[[ PROVIDED RECORDS, beginning ]]

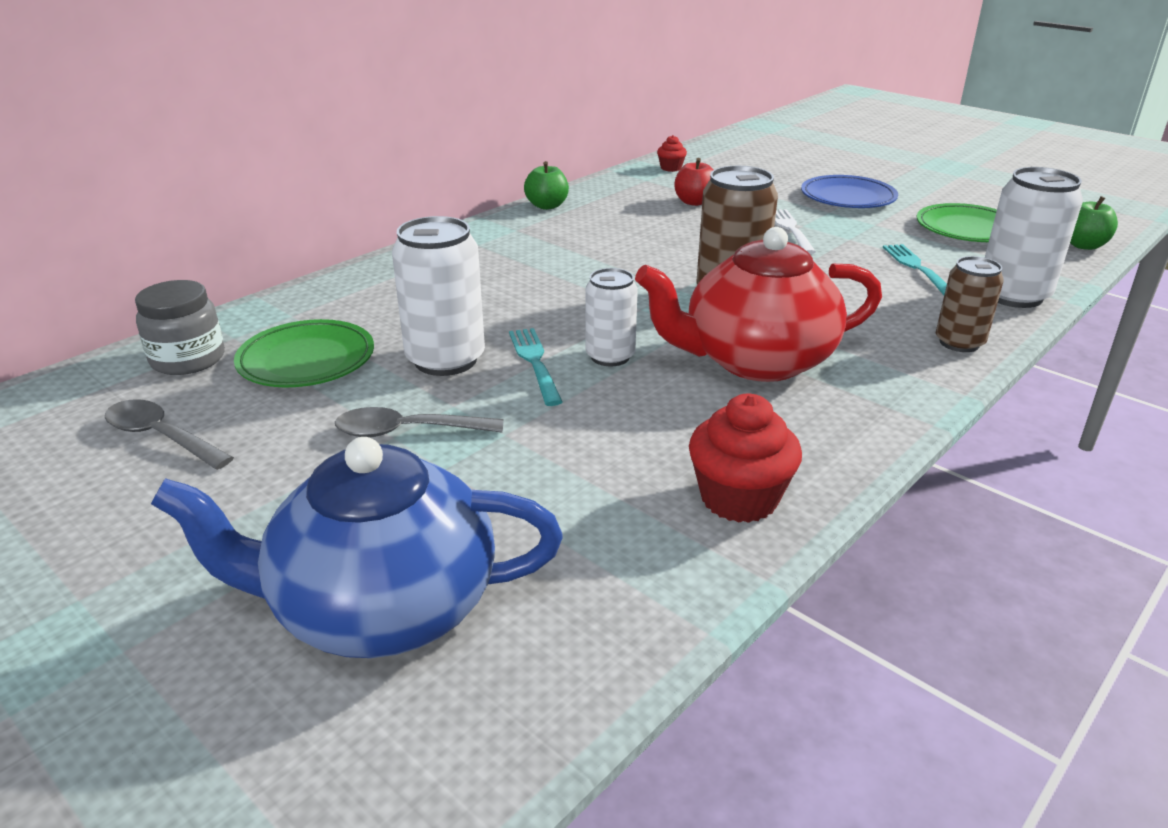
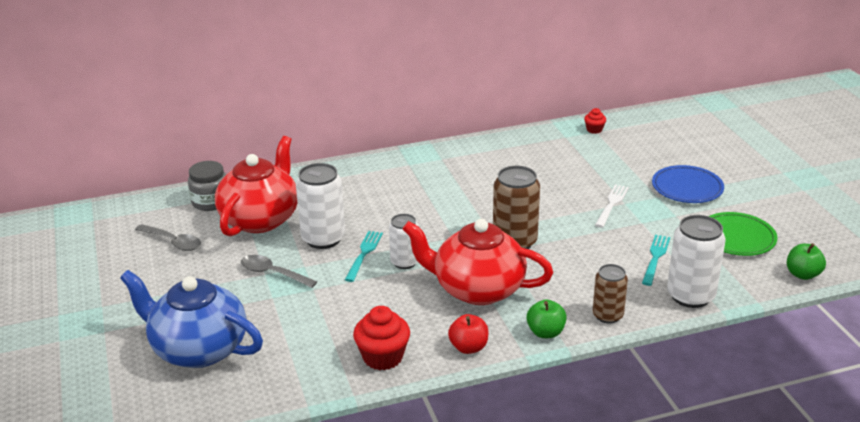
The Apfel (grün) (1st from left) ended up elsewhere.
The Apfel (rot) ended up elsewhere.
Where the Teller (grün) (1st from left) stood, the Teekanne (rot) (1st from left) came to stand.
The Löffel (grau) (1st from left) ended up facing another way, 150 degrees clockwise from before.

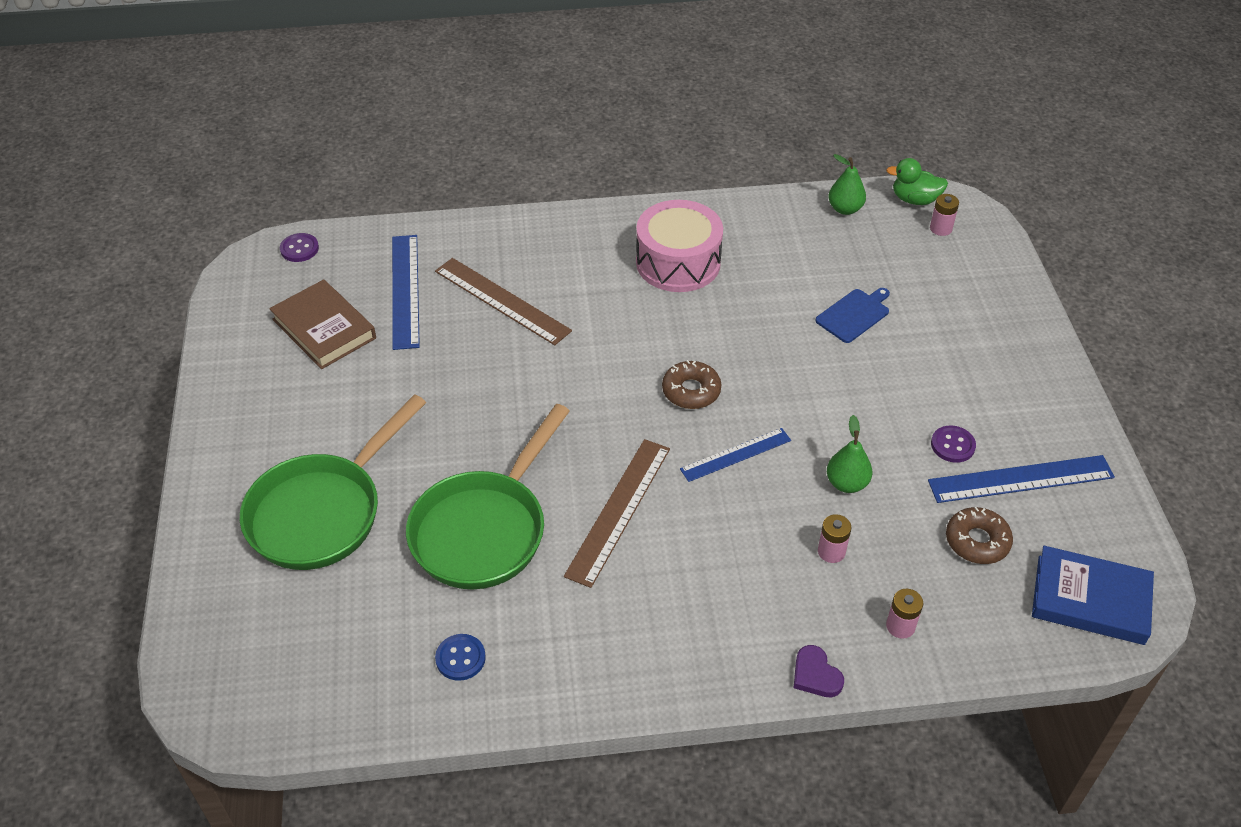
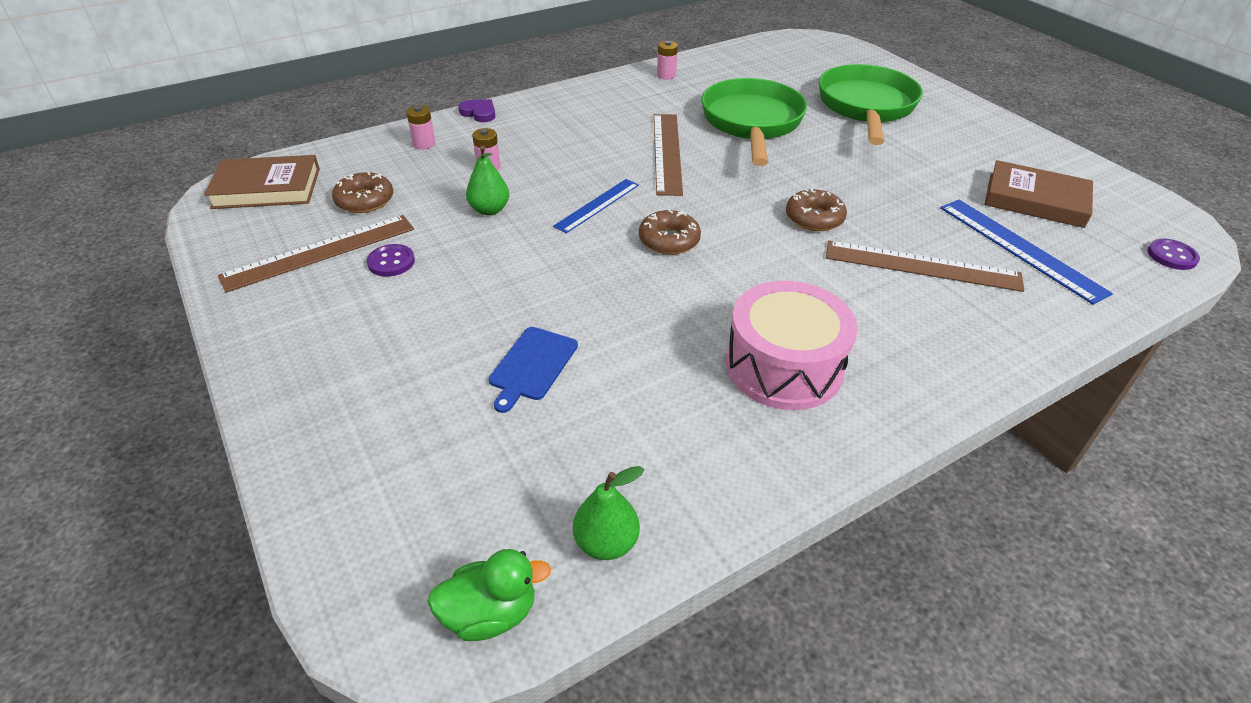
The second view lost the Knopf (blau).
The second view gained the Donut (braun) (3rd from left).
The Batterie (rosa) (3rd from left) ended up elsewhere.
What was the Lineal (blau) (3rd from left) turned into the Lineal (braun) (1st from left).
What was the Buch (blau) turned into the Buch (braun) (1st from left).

[[ PROVIDED RECORDS, end ]]

Wherever the word "Apfel" appears in the entries above, copy that line.

The Apfel (grün) (1st from left) ended up elsewhere.
The Apfel (rot) ended up elsewhere.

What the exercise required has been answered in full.